--- RECORDS FOR THIS EXERCISE ---

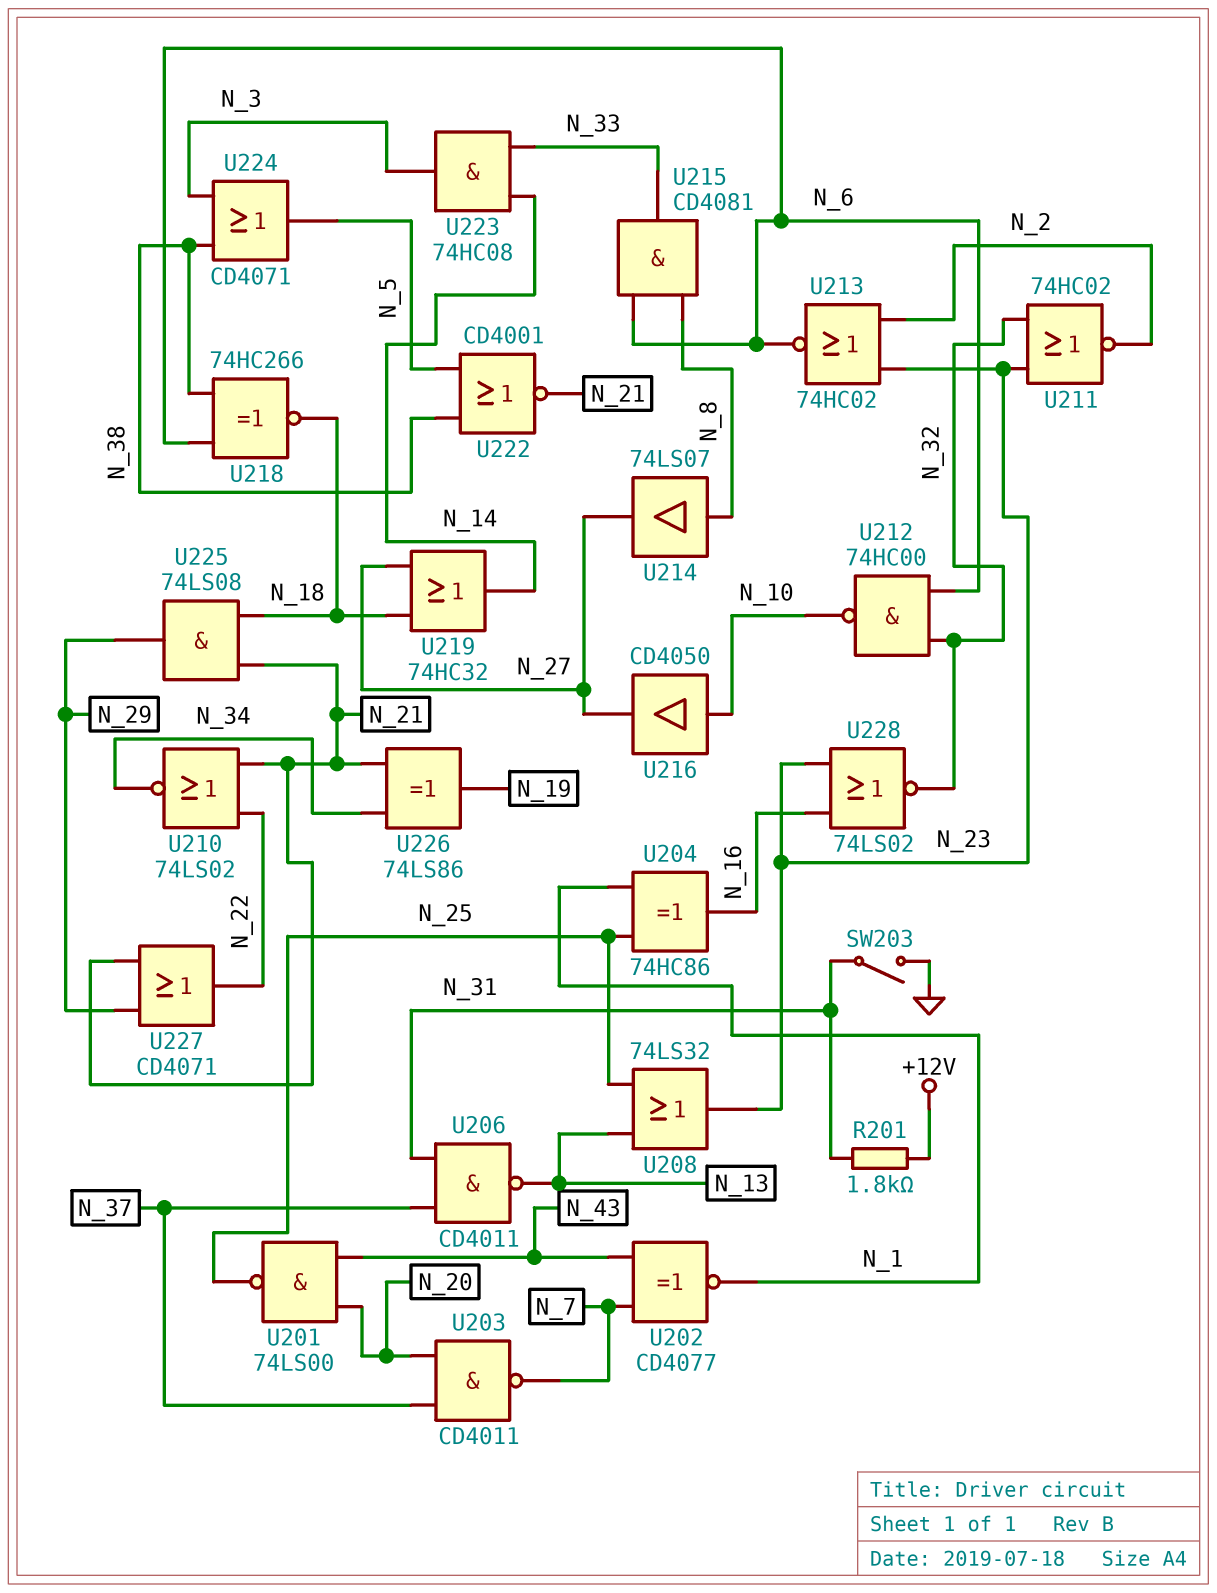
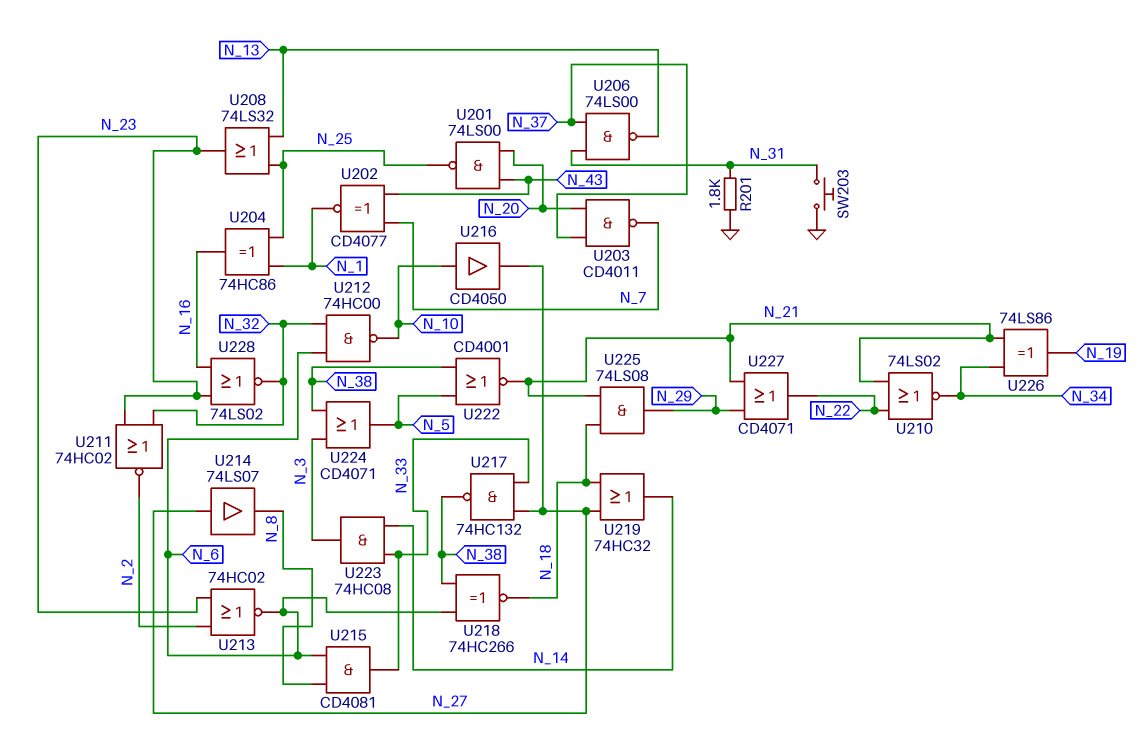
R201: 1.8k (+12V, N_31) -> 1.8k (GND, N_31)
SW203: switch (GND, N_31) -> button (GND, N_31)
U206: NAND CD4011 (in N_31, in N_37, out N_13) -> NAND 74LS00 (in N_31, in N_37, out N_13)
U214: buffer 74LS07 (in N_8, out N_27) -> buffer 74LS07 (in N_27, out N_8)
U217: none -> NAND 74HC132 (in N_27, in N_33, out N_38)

---

- WHAT IS NEEDED -
Your output should be the records above, duplicated exactly and picture-free.

- ANSWER TO THE PROBLEM -
R201: 1.8k (+12V, N_31) -> 1.8k (GND, N_31)
SW203: switch (GND, N_31) -> button (GND, N_31)
U206: NAND CD4011 (in N_31, in N_37, out N_13) -> NAND 74LS00 (in N_31, in N_37, out N_13)
U214: buffer 74LS07 (in N_8, out N_27) -> buffer 74LS07 (in N_27, out N_8)
U217: none -> NAND 74HC132 (in N_27, in N_33, out N_38)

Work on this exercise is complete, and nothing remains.